* **Required action**
Reading the records below, how many lines contain "clockwise"? Respond with a number and nothing else.

* **Records shown**
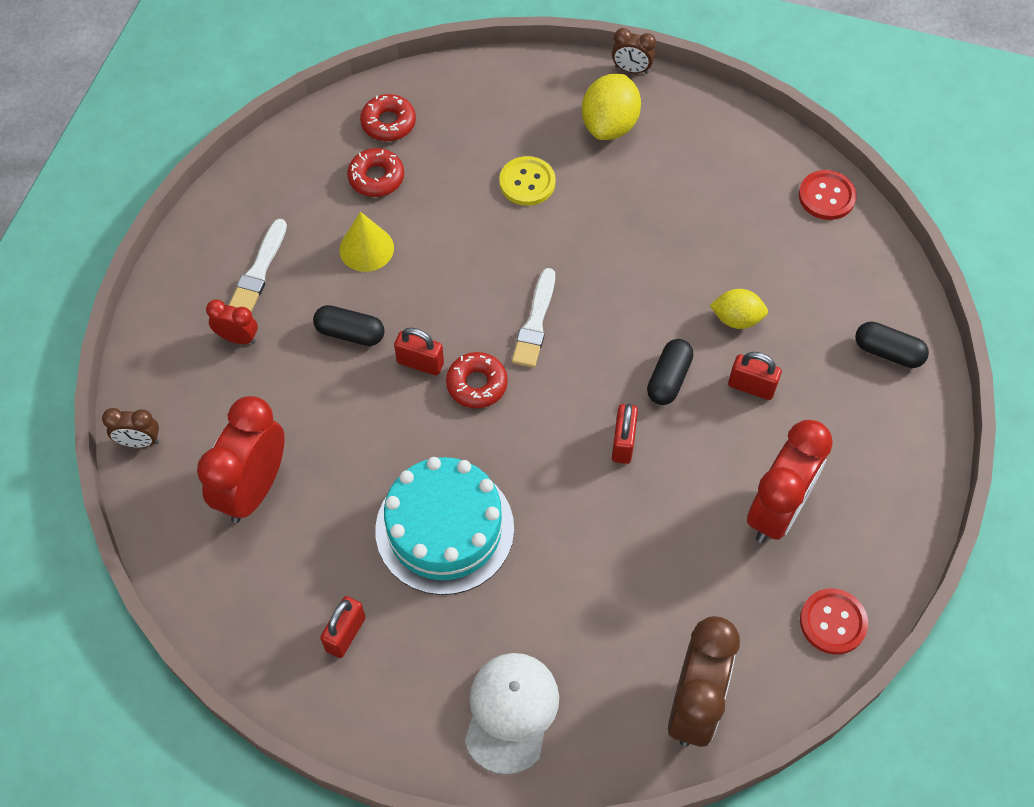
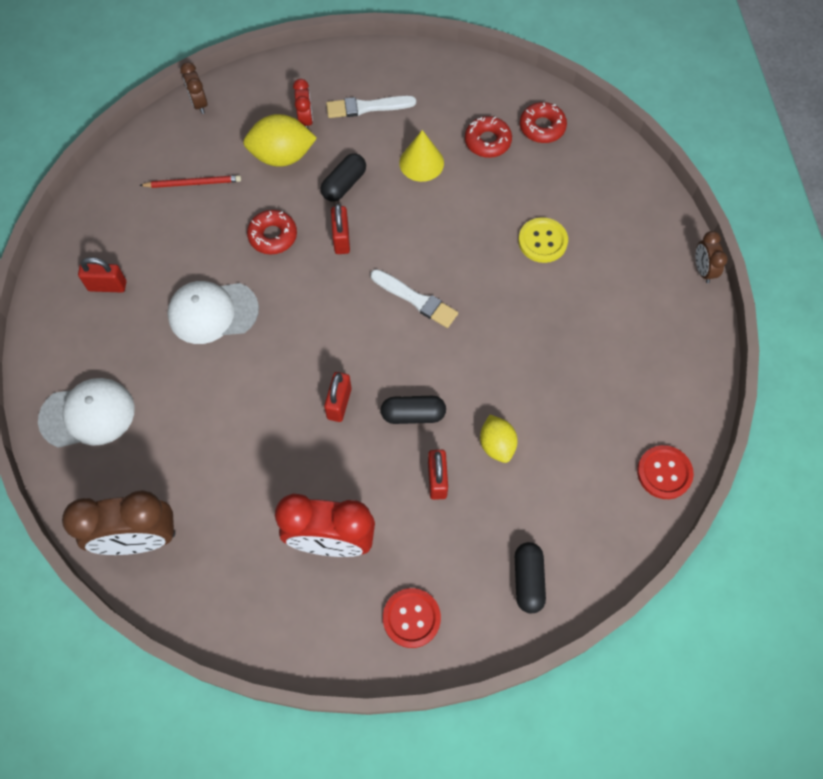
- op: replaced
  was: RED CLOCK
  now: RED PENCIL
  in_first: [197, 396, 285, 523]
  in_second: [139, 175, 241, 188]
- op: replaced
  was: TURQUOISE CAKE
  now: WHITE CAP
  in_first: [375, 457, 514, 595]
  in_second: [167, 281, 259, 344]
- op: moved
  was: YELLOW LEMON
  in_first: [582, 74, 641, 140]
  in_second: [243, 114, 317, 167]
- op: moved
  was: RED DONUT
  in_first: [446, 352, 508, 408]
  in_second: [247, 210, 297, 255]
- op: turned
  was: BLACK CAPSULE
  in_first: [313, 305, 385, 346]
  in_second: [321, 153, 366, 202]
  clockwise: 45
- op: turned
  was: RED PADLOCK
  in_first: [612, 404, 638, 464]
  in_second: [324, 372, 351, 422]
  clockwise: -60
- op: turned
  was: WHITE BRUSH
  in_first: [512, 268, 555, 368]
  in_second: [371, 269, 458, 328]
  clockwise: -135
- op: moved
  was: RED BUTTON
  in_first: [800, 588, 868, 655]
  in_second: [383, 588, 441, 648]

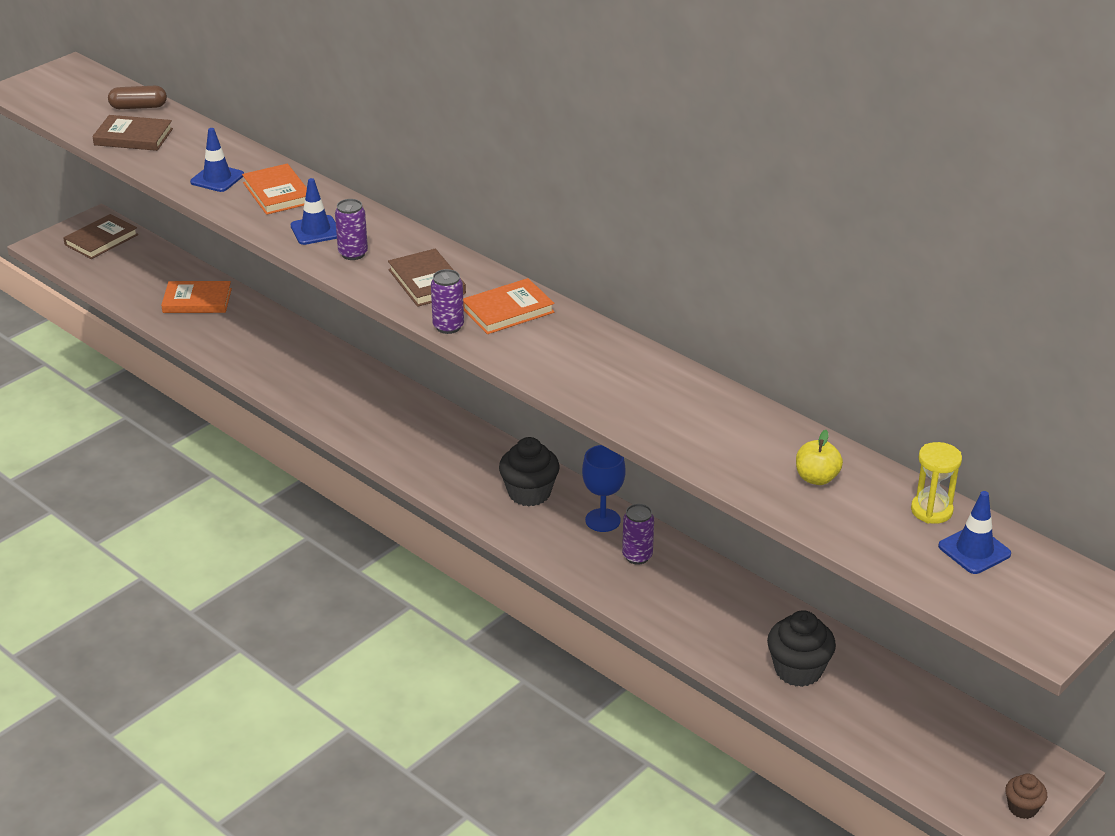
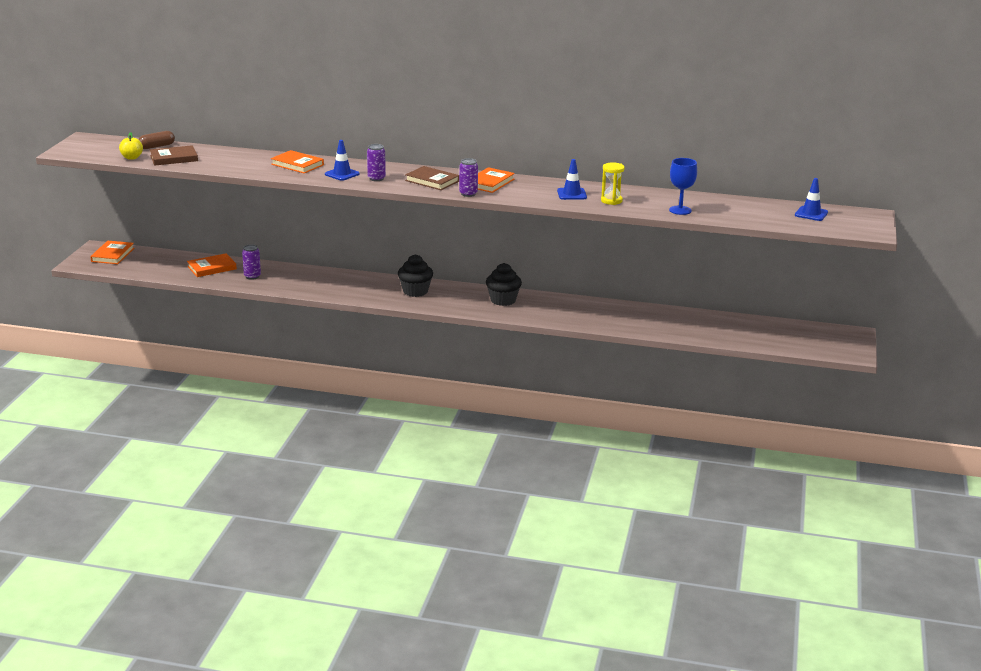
- op: recoloured
  was: BROWN BOOK
  now: ORANGE BOOK
  in_first: [63, 214, 138, 259]
  in_second: [90, 241, 134, 264]
- op: moved
  was: YELLOW APPLE
  in_first: [796, 430, 843, 485]
  in_second: [119, 132, 143, 160]
- op: moved
  was: PURPLE CAN
  in_first: [622, 504, 654, 565]
  in_second: [242, 244, 261, 280]
- op: moved
  was: BLACK CUPCAKE
  in_first: [767, 610, 836, 687]
  in_second: [398, 254, 433, 297]
- op: moved
  was: BLUE TRAFFIC CONE
  in_first: [190, 128, 244, 192]
  in_second: [557, 159, 587, 200]
- op: moved
  was: YELLOW HOURGLASS
  in_first: [911, 442, 962, 524]
  in_second: [601, 162, 625, 205]
- op: moved
  was: BLUE GOBLET
  in_first: [582, 445, 626, 532]
  in_second: [669, 158, 697, 215]
- op: removed
  was: BROWN CUPCAKE
  in_first: [1005, 774, 1047, 819]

* **Expected answer**
3